Write out each entry below exactly; the images do not belong in your copy.

===== Information shown

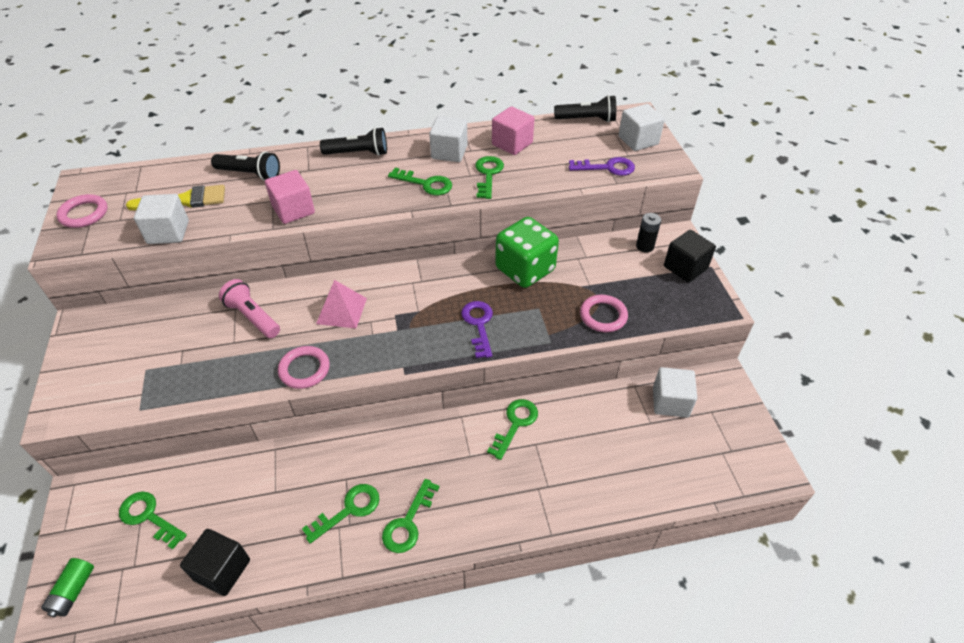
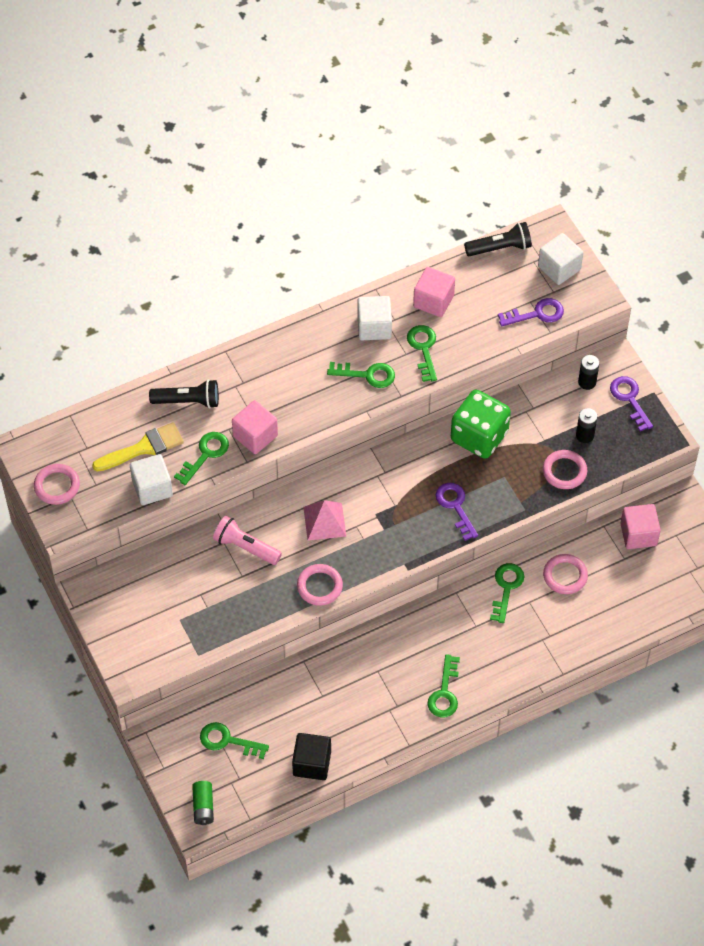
camera: 15 degrees left, 10 degrees up
green key [302,484,380,544] -> green key moved to [174,432,229,485]
black flashlight [320,127,387,156] -> none
white cube [653,367,697,418] -> pink cube [620,504,661,549]
black cube [664,230,716,283] -> purple key [610,376,653,431]
none -> pink ring [543,554,588,594]
none -> black battery [576,408,597,443]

==========

_Answer to the problem_
camera: 15 degrees left, 10 degrees up
green key [302,484,380,544] -> green key moved to [174,432,229,485]
black flashlight [320,127,387,156] -> none
white cube [653,367,697,418] -> pink cube [620,504,661,549]
black cube [664,230,716,283] -> purple key [610,376,653,431]
none -> pink ring [543,554,588,594]
none -> black battery [576,408,597,443]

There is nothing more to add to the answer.